◆ The data ◆
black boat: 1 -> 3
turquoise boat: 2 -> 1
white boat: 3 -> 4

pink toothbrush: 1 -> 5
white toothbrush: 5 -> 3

◆ What is expected ◆
What this exercise calls for is a precise transcription of the material above.

◆ Answer for the task ◆
black boat: 1 -> 3
turquoise boat: 2 -> 1
white boat: 3 -> 4

pink toothbrush: 1 -> 5
white toothbrush: 5 -> 3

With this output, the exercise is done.